### WHAT IS NEEDED
Your reply should reproduce each line below exactly and carry none of the pictures.

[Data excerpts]

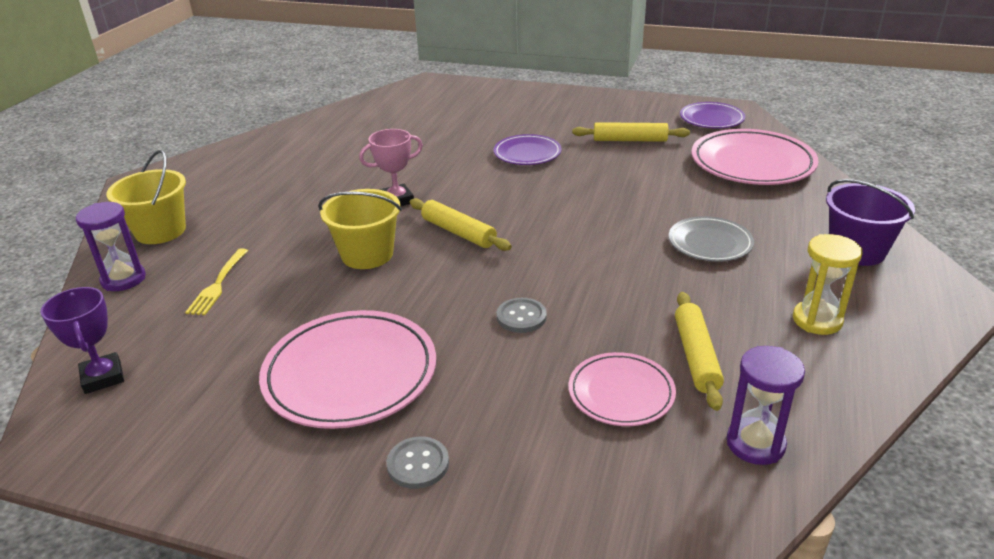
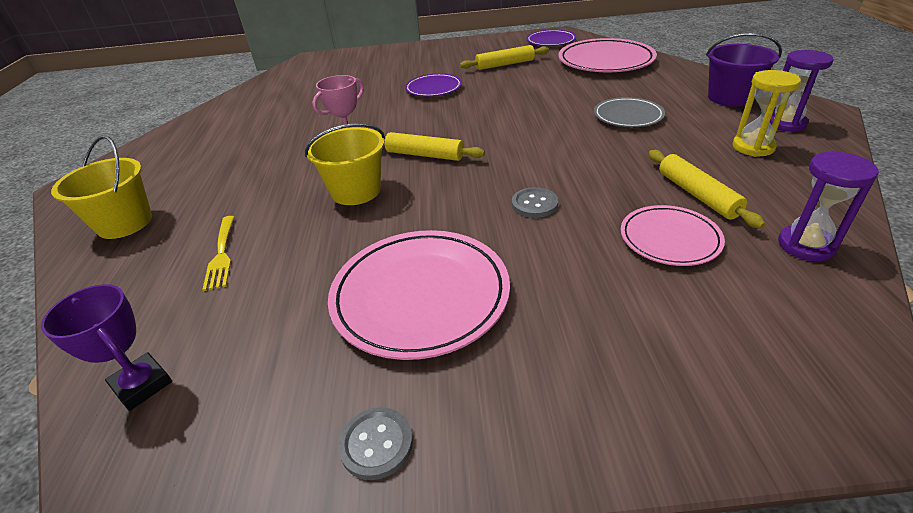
camera: 20 degrees left, 5 degrees up
purple hourglass [76,202,146,291] -> purple hourglass moved to [770,50,833,132]
grey button [386,436,449,489] -> grey button moved to [338,407,413,480]

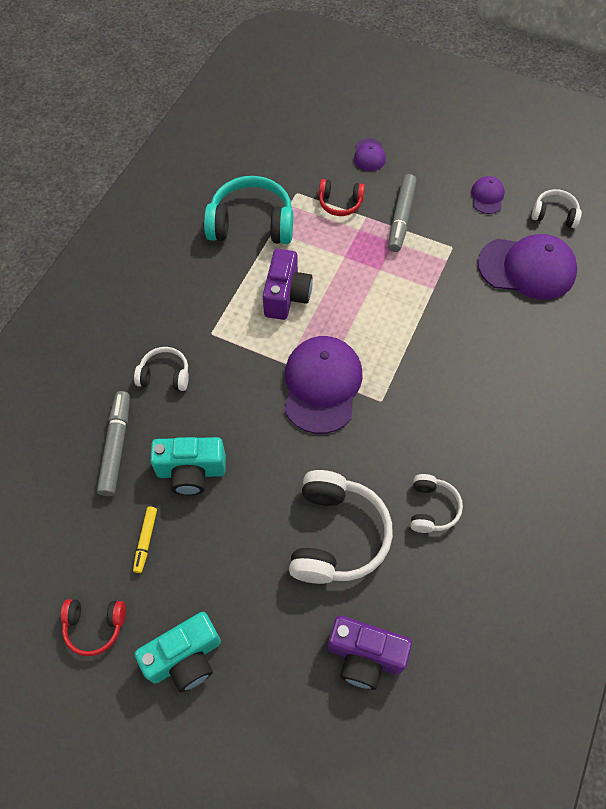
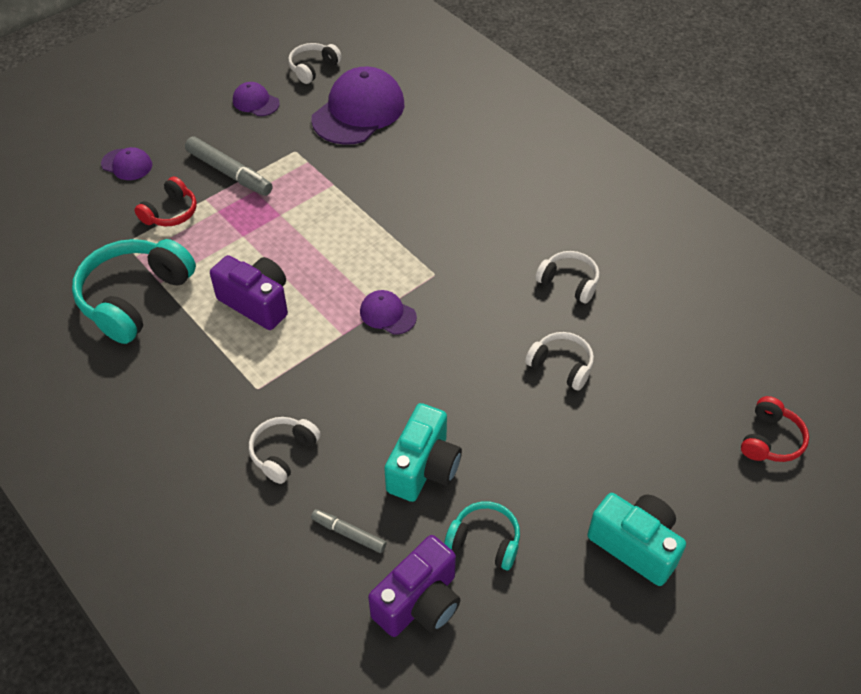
camera: 65 degrees left, 10 degrees down
red headphones [61,599,126,656] -> red headphones moved to [741,396,809,462]
grey marker [97,391,130,496] -> grey marker [311,509,387,553], size x0.57
yellow marker [133,507,157,573] -> turquoise headphones [444,502,520,570]
turquoise camera [135,612,221,692] -> turquoise camera turned 45 degrees counterclockwise [587,493,686,586]
purple cap [284,336,363,434] -> purple cap [360,290,417,335], size x0.48
white headphones [289,470,393,584] -> white headphones [525,332,594,390], size x0.54
purple camera [328,616,412,690] -> purple camera moved to [368,535,460,637]

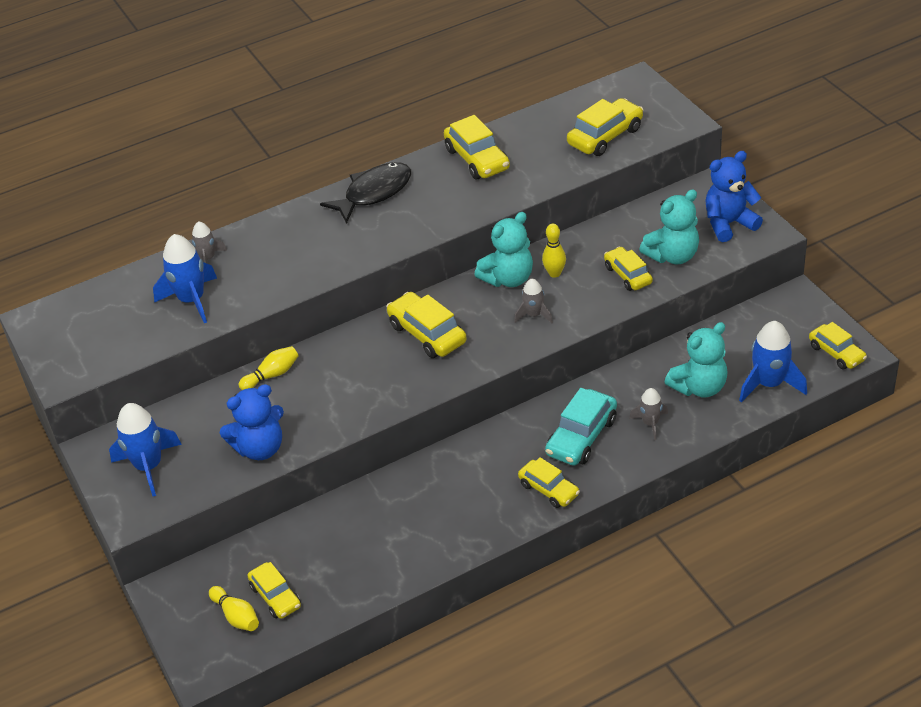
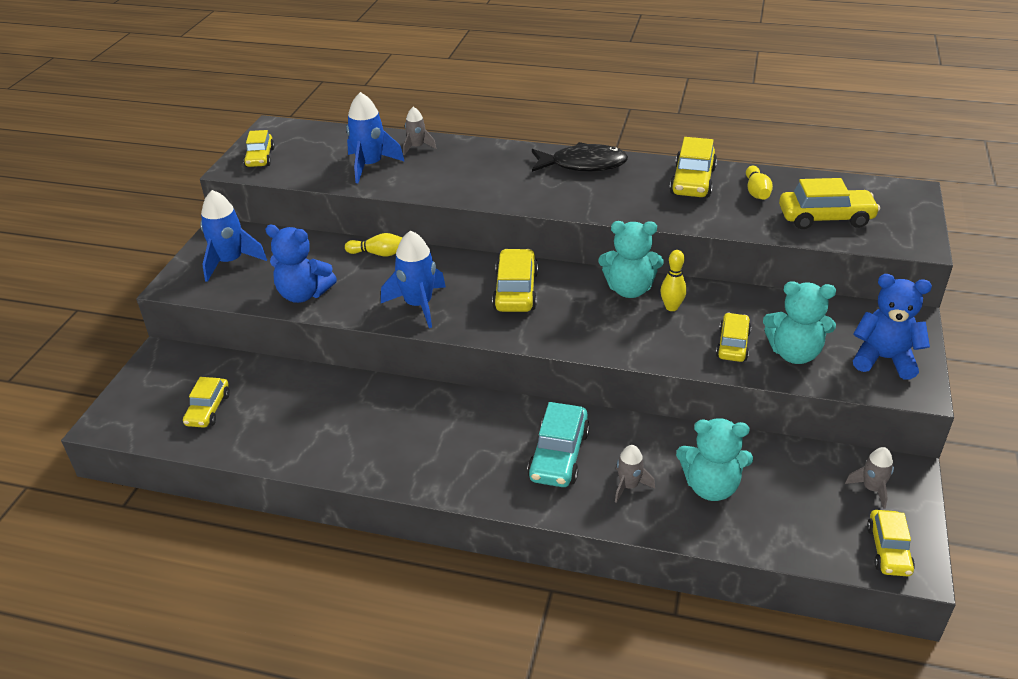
camera: 40 degrees right, 5 degrees down
yellow bowling pin [209,586,259,631] -> yellow bowling pin moved to [746,166,773,200]
grey rocket [514,279,553,323] -> grey rocket moved to [845,447,894,509]
yellow car [518,457,580,508] -> yellow car moved to [244,130,275,167]
turquoise car [545,388,617,466] -> turquoise car turned 60 degrees counterclockwise [527,402,590,487]
blue rocket [739,321,807,402] -> blue rocket moved to [381,230,446,328]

### EXPECTED OUTPUT
camera: 20 degrees left, 5 degrees up
purple hourglass [76,202,146,291] -> purple hourglass moved to [770,50,833,132]
grey button [386,436,449,489] -> grey button moved to [338,407,413,480]

camera: 65 degrees left, 10 degrees down
red headphones [61,599,126,656] -> red headphones moved to [741,396,809,462]
grey marker [97,391,130,496] -> grey marker [311,509,387,553], size x0.57
yellow marker [133,507,157,573] -> turquoise headphones [444,502,520,570]
turquoise camera [135,612,221,692] -> turquoise camera turned 45 degrees counterclockwise [587,493,686,586]
purple cap [284,336,363,434] -> purple cap [360,290,417,335], size x0.48
white headphones [289,470,393,584] -> white headphones [525,332,594,390], size x0.54
purple camera [328,616,412,690] -> purple camera moved to [368,535,460,637]

camera: 40 degrees right, 5 degrees down
yellow bowling pin [209,586,259,631] -> yellow bowling pin moved to [746,166,773,200]
grey rocket [514,279,553,323] -> grey rocket moved to [845,447,894,509]
yellow car [518,457,580,508] -> yellow car moved to [244,130,275,167]
turquoise car [545,388,617,466] -> turquoise car turned 60 degrees counterclockwise [527,402,590,487]
blue rocket [739,321,807,402] -> blue rocket moved to [381,230,446,328]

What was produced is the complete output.